------ Data extracts

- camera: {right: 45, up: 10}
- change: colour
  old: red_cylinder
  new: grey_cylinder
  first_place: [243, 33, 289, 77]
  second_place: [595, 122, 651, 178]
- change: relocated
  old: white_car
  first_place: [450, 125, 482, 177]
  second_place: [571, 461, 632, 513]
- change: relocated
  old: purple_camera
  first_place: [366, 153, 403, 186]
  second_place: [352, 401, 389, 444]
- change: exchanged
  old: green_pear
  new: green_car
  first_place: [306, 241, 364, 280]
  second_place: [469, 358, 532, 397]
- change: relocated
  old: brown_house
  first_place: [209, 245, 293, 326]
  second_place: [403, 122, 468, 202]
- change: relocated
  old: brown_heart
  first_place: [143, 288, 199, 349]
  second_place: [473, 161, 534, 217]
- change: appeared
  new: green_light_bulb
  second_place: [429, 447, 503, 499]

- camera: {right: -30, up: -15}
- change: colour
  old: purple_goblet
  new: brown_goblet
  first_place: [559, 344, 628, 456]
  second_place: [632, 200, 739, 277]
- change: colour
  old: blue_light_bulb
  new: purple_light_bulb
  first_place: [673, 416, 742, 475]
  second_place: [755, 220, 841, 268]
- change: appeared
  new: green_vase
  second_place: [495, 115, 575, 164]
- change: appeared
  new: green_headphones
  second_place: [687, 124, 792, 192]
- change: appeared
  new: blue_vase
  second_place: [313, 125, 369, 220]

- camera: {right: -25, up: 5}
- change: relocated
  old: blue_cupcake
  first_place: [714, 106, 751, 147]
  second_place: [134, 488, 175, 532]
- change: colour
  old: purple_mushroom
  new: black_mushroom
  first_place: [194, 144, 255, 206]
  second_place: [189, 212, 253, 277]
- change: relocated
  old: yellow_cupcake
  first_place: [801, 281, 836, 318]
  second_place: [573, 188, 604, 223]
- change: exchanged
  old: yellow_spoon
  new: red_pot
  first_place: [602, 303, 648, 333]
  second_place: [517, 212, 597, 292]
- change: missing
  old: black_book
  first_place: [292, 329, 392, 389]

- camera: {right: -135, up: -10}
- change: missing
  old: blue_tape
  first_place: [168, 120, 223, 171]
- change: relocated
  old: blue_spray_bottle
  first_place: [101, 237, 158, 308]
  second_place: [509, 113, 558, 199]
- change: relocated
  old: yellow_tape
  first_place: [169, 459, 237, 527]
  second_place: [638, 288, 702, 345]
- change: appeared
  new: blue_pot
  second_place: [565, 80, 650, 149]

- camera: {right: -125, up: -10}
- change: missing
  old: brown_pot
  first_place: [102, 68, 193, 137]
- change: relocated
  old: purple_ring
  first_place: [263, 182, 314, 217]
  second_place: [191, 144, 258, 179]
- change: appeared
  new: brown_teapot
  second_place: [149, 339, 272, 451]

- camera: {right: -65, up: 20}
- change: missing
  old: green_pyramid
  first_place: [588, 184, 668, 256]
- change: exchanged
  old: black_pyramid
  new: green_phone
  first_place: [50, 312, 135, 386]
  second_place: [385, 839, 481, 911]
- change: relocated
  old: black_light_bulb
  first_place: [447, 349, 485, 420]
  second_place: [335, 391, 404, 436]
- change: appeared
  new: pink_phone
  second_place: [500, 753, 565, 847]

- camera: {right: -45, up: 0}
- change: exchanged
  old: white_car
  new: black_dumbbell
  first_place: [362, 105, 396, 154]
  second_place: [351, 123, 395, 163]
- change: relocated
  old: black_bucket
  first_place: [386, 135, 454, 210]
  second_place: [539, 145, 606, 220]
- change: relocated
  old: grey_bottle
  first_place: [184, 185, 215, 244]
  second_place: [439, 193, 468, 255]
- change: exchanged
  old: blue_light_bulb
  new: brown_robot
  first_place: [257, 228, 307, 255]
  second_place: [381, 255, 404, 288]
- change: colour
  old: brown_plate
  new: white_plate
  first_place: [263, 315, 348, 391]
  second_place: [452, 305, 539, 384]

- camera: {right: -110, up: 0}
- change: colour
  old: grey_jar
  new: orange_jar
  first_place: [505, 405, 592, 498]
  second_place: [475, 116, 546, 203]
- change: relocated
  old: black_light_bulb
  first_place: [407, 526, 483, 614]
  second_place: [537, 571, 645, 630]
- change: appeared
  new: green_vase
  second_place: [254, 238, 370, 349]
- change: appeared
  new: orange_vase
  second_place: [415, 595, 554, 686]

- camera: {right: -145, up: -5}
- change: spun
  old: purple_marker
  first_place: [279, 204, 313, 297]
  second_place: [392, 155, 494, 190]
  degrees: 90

------------

Proceeding from the line containing "old: purple_camera" through the line containing "new: green_light_bulb", transcribe the lines above exactly, both end lines included.

Output for this task
  old: purple_camera
  first_place: [366, 153, 403, 186]
  second_place: [352, 401, 389, 444]
- change: exchanged
  old: green_pear
  new: green_car
  first_place: [306, 241, 364, 280]
  second_place: [469, 358, 532, 397]
- change: relocated
  old: brown_house
  first_place: [209, 245, 293, 326]
  second_place: [403, 122, 468, 202]
- change: relocated
  old: brown_heart
  first_place: [143, 288, 199, 349]
  second_place: [473, 161, 534, 217]
- change: appeared
  new: green_light_bulb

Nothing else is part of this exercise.